_WORK REQUIRED_
Scan the records below and say how many lines include the word "VEXT", giving no other text.

_INFORMATION SHOWN_
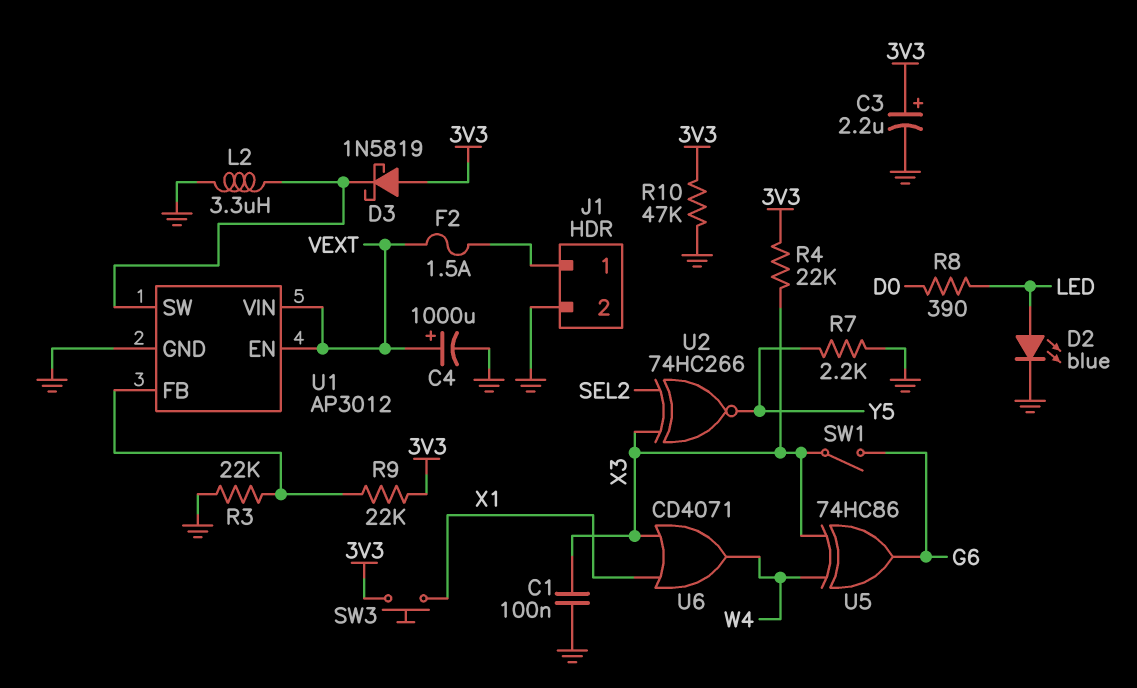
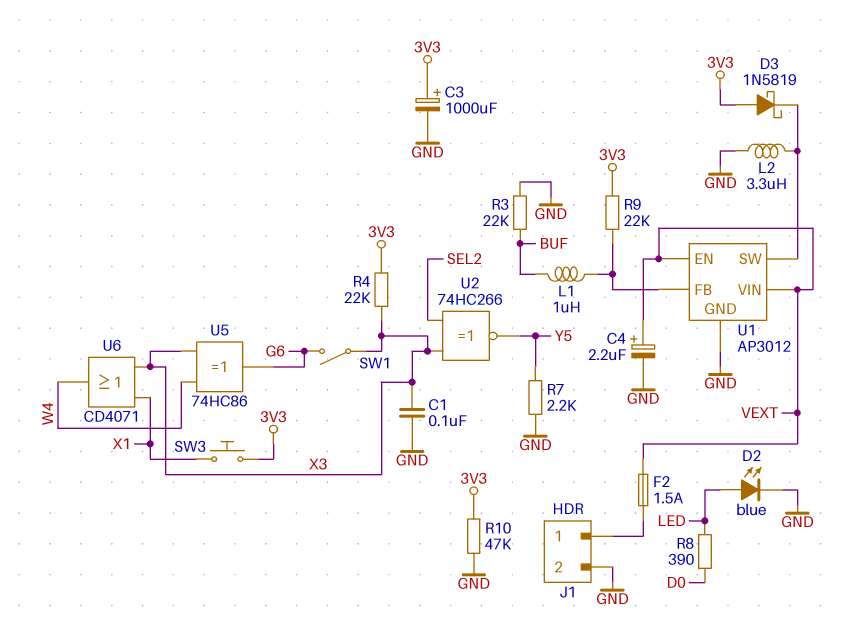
C3: 2.2uF (plus 3V3, minus GND) -> 1000uF (plus 3V3, minus GND)
C4: 1000uF (plus VEXT, minus GND) -> 2.2uF (plus VEXT, minus GND)
L1: none -> 1uH (BUF, U1/FB)
R3: 22k (GND, U1/FB) -> 22k (BUF, GND)

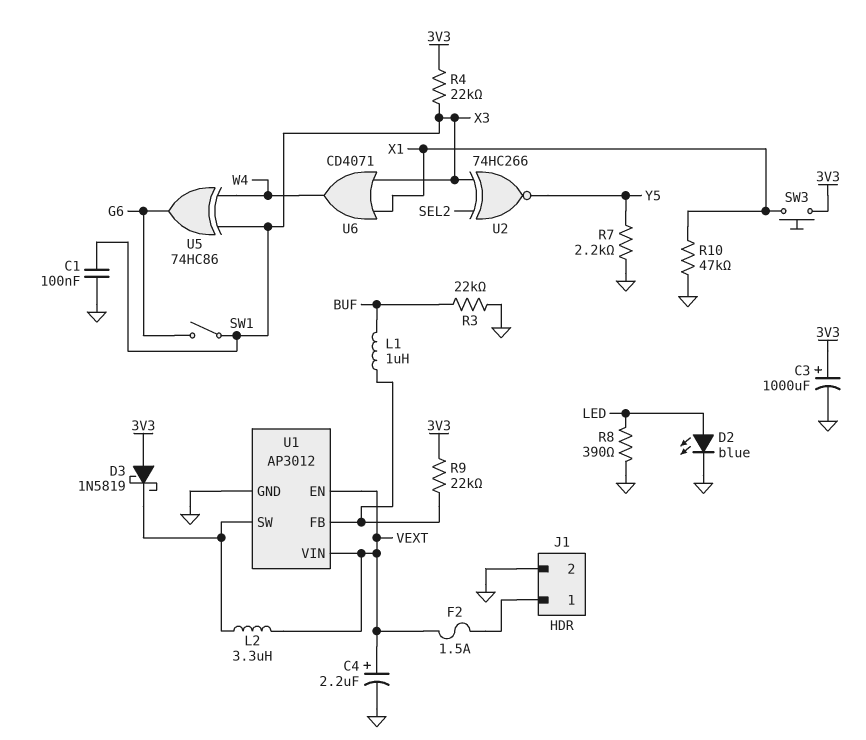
L2: 3.3uH (GND, U1/SW) -> 3.3uH (U1/SW, VEXT)
R8: 390 (D0, LED) -> 390 (GND, LED)
R10: 47k (3V3, GND) -> 47k (GND, X1)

_TASK ANSWER_
2